[SOURCE INFORMATION]

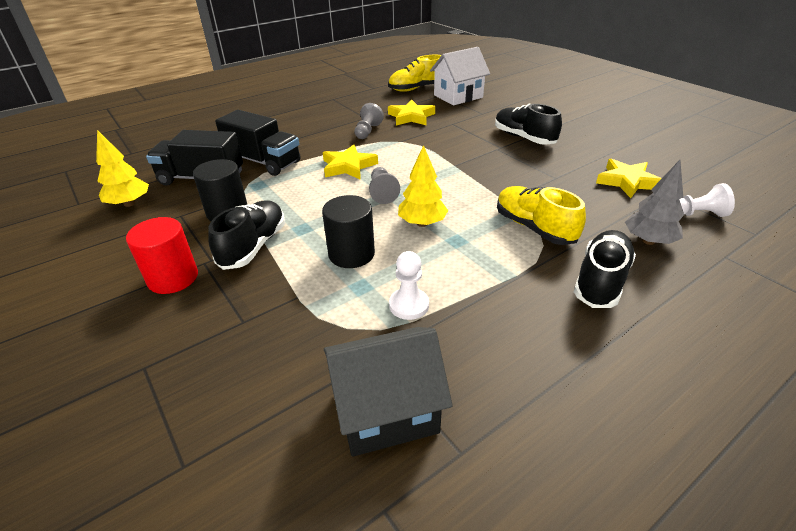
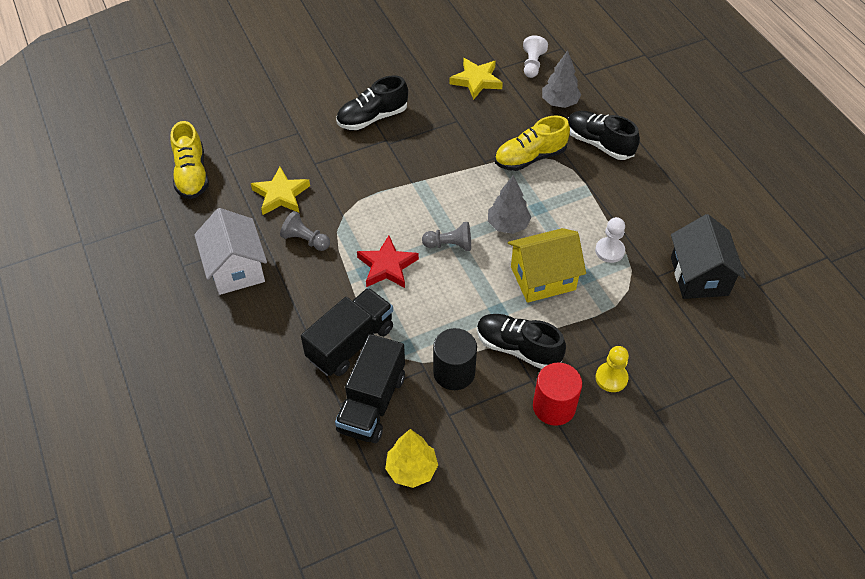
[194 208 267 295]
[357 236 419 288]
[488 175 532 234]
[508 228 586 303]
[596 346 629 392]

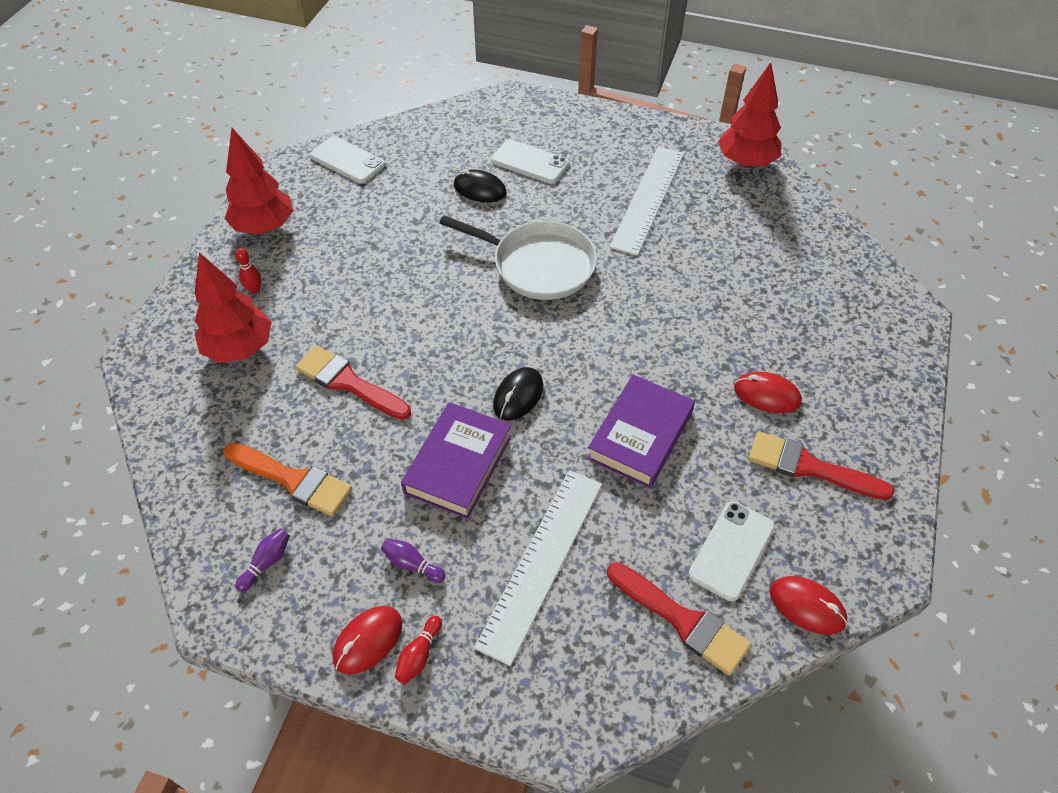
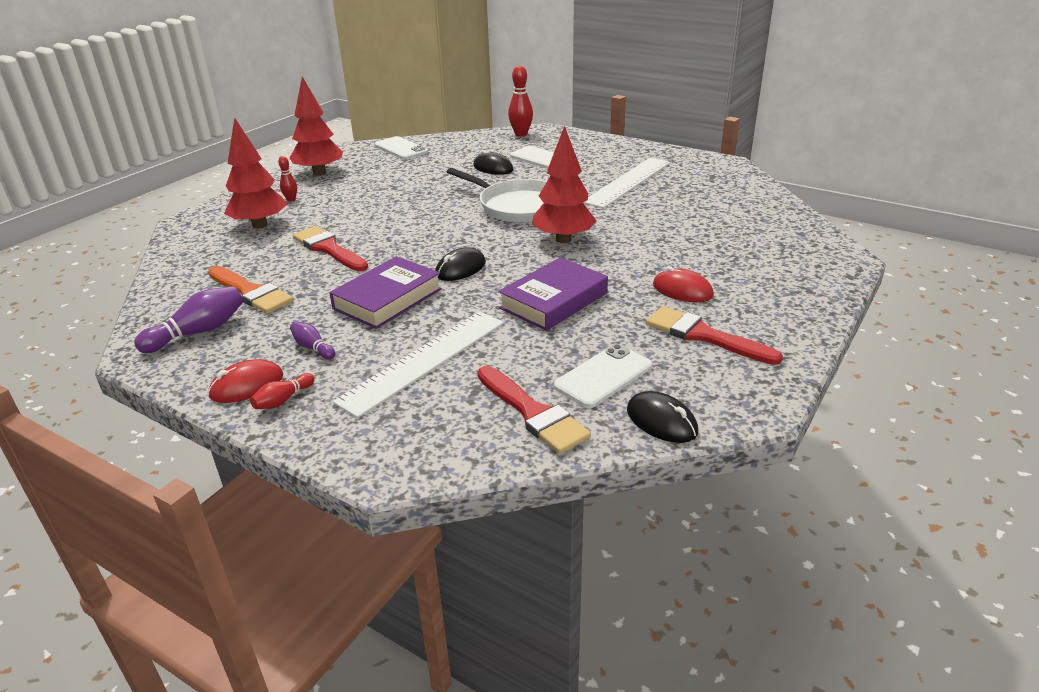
[532 126 597 243]
[134 286 243 353]
[627 391 698 443]
[508 65 533 137]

[/SOURCE INFORMATION]

_EXERCISE OBJECTIVE_. Please repeat the listing precisely, excluding the pictures it contains.

_PROBLEM SOLUTION_.
[194 208 267 295]
[357 236 419 288]
[488 175 532 234]
[508 228 586 303]
[596 346 629 392]

[532 126 597 243]
[134 286 243 353]
[627 391 698 443]
[508 65 533 137]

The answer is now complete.